(Information supplied)
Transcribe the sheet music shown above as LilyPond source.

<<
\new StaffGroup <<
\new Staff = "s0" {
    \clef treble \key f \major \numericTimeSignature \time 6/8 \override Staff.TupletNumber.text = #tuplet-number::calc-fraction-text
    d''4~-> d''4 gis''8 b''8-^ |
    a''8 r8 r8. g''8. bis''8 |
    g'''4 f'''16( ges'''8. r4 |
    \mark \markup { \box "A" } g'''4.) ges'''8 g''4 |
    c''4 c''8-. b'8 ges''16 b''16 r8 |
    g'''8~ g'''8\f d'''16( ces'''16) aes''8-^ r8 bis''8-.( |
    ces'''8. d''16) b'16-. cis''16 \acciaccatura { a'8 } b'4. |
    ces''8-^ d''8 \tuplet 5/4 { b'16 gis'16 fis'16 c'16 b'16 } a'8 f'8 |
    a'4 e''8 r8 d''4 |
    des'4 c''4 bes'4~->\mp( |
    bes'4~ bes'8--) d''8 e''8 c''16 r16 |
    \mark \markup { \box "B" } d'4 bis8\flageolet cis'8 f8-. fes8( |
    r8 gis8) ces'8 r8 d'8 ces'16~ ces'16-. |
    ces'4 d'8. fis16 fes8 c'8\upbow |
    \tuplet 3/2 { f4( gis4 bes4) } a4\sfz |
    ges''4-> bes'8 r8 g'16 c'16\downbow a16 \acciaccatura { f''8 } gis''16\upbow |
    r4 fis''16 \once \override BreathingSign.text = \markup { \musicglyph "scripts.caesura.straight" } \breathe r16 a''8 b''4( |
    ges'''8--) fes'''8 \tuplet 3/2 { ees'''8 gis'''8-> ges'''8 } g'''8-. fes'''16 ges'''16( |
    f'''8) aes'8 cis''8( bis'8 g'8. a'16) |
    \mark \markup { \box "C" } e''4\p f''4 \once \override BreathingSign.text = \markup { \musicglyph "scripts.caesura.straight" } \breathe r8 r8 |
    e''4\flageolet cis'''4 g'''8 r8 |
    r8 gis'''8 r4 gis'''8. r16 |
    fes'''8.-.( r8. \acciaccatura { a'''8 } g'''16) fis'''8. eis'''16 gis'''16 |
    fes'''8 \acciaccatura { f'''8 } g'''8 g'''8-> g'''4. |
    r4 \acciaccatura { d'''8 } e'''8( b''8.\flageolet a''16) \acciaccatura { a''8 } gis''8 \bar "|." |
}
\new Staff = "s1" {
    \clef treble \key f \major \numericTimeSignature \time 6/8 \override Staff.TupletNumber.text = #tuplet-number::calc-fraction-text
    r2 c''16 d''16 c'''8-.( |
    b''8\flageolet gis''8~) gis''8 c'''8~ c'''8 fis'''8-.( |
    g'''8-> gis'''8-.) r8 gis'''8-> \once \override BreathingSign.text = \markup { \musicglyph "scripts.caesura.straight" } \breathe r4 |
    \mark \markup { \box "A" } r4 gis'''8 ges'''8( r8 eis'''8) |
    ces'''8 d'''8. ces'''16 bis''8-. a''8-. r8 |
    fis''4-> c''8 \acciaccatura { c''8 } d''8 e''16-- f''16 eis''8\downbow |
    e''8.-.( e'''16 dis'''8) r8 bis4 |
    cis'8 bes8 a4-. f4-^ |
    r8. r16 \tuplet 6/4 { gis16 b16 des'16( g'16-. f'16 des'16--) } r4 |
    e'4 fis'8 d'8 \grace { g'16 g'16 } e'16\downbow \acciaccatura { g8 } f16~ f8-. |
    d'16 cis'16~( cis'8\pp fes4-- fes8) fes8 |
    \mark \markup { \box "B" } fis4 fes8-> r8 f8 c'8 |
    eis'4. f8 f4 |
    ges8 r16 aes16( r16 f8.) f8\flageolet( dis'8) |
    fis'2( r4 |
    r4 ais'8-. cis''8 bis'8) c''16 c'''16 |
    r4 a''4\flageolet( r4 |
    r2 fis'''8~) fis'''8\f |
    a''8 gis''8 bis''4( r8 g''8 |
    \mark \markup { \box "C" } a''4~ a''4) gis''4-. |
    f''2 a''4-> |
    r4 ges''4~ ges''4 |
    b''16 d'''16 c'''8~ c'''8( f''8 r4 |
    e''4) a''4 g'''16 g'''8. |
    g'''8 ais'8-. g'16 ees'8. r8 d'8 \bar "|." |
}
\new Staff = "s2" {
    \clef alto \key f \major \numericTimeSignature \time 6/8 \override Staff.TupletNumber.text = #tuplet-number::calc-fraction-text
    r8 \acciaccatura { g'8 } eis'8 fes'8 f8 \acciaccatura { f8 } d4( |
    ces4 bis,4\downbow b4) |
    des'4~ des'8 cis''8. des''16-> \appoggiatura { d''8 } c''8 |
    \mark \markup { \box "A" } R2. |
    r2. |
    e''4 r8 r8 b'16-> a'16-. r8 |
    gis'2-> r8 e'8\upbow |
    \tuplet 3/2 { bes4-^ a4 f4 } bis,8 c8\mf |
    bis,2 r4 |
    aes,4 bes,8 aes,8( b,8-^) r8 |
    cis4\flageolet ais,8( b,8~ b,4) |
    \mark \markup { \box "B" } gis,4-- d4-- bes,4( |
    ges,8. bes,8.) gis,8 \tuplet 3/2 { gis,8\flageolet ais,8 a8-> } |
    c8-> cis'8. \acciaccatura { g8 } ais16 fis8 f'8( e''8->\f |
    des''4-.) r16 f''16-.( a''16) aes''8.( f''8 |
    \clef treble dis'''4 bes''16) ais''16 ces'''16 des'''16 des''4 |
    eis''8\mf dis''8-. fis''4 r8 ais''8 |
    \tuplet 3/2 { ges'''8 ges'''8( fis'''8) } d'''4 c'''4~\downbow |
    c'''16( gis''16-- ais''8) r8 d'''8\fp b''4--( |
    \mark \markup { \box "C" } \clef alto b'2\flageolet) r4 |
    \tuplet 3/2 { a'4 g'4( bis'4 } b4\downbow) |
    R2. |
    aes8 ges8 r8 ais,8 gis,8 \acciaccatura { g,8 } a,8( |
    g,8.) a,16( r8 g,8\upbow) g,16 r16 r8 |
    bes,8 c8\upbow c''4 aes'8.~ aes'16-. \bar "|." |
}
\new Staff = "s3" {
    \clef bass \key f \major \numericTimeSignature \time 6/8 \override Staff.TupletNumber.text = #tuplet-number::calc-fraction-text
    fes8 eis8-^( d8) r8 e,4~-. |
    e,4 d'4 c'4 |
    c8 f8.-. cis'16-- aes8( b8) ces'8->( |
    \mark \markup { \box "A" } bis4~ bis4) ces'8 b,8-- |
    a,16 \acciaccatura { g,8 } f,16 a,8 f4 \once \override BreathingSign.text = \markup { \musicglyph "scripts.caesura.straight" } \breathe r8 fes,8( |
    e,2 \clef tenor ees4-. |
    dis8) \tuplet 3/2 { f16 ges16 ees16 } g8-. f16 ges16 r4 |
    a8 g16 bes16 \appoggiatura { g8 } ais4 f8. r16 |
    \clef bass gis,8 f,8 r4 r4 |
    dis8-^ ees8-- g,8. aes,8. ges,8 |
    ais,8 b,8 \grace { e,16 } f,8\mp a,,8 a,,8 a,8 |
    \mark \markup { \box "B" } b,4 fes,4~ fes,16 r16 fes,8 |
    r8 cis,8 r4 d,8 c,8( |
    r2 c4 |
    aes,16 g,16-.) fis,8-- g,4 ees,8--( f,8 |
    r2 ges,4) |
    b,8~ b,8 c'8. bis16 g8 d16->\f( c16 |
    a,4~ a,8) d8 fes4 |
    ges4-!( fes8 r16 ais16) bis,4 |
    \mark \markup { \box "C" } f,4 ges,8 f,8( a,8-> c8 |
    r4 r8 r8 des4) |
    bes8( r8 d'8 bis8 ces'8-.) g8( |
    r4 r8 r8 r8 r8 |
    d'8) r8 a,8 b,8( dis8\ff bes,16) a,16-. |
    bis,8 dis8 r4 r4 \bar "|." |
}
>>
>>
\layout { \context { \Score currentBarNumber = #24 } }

(Goal) Find each line in the records above that contains the string "override" and copy those lines out. Matching is case-sensitive.

(Response)
    \clef treble \key f \major \numericTimeSignature \time 6/8 \override Staff.TupletNumber.text = #tuplet-number::calc-fraction-text
    r4 fis''16 \once \override BreathingSign.text = \markup { \musicglyph "scripts.caesura.straight" } \breathe r16 a''8 b''4( |
    \mark \markup { \box "C" } e''4\p f''4 \once \override BreathingSign.text = \markup { \musicglyph "scripts.caesura.straight" } \breathe r8 r8 |
    \clef treble \key f \major \numericTimeSignature \time 6/8 \override Staff.TupletNumber.text = #tuplet-number::calc-fraction-text
    g'''8-> gis'''8-.) r8 gis'''8-> \once \override BreathingSign.text = \markup { \musicglyph "scripts.caesura.straight" } \breathe r4 |
    \clef alto \key f \major \numericTimeSignature \time 6/8 \override Staff.TupletNumber.text = #tuplet-number::calc-fraction-text
    \clef bass \key f \major \numericTimeSignature \time 6/8 \override Staff.TupletNumber.text = #tuplet-number::calc-fraction-text
    a,16 \acciaccatura { g,8 } f,16 a,8 f4 \once \override BreathingSign.text = \markup { \musicglyph "scripts.caesura.straight" } \breathe r8 fes,8( |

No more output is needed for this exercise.